Information provided section start
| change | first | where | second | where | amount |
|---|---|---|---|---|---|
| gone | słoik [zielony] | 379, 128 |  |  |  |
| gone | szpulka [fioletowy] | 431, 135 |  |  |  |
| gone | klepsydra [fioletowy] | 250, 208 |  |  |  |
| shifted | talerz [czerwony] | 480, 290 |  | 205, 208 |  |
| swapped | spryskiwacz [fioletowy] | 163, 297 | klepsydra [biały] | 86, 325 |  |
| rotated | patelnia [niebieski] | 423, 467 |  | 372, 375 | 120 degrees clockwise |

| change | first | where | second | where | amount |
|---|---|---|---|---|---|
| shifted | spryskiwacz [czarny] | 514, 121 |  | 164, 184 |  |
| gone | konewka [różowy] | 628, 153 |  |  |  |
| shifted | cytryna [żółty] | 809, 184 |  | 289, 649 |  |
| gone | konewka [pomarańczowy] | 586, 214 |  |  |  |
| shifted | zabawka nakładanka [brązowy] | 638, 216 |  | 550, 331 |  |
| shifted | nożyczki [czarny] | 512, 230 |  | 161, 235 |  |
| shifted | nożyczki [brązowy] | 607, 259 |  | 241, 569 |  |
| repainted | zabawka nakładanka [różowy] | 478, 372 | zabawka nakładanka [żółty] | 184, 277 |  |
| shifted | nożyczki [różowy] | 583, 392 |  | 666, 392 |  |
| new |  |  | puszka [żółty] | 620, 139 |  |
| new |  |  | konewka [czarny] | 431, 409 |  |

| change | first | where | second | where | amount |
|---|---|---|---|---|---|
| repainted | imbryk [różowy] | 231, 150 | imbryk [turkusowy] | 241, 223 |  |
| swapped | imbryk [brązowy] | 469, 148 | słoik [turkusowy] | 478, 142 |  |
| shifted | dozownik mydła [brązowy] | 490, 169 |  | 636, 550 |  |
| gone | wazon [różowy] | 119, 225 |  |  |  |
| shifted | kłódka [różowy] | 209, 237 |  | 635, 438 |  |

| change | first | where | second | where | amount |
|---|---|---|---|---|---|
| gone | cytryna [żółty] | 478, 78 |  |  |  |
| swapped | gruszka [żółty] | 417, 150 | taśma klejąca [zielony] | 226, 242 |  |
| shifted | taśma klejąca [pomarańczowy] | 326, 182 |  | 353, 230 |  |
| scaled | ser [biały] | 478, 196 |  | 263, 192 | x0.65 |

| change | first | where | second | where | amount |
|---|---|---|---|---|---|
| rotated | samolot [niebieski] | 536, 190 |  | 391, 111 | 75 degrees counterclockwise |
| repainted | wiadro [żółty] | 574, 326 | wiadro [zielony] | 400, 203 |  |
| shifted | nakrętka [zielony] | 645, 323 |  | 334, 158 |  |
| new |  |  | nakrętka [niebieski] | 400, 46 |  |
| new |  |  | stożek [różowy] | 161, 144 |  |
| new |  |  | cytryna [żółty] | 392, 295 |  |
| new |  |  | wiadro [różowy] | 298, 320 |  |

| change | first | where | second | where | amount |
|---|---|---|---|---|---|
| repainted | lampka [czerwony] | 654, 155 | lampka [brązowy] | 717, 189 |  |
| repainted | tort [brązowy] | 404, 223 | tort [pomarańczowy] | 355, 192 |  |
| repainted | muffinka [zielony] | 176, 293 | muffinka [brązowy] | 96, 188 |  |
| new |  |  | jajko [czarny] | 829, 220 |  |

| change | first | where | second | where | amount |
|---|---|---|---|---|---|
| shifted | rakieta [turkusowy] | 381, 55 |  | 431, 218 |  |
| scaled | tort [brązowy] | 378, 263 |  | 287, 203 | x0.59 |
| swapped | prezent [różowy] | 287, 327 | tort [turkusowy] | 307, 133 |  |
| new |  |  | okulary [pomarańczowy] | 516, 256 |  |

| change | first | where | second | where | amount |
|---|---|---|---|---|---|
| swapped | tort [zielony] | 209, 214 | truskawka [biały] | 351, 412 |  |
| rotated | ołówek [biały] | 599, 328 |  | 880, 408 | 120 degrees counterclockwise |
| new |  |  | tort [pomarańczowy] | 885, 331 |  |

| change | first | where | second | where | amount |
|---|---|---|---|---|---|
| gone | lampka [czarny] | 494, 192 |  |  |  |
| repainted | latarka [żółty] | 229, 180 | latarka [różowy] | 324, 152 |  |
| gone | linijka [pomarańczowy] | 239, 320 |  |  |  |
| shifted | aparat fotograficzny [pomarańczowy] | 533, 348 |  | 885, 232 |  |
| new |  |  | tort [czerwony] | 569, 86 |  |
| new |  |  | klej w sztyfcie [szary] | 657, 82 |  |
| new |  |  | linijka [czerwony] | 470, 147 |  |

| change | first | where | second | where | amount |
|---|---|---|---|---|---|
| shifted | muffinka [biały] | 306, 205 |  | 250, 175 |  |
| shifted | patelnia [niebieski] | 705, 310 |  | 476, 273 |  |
Information provided section end
**Problem statement:**
In the data above, find the line that contains "shifted | talerz" and the line that contains "swapped | spryskiwacz". Repeat exactly those lines and every line between them, and only those.

**Answer space:**
| shifted | talerz [czerwony] | 480, 290 |  | 205, 208 |  |
| swapped | spryskiwacz [fioletowy] | 163, 297 | klepsydra [biały] | 86, 325 |  |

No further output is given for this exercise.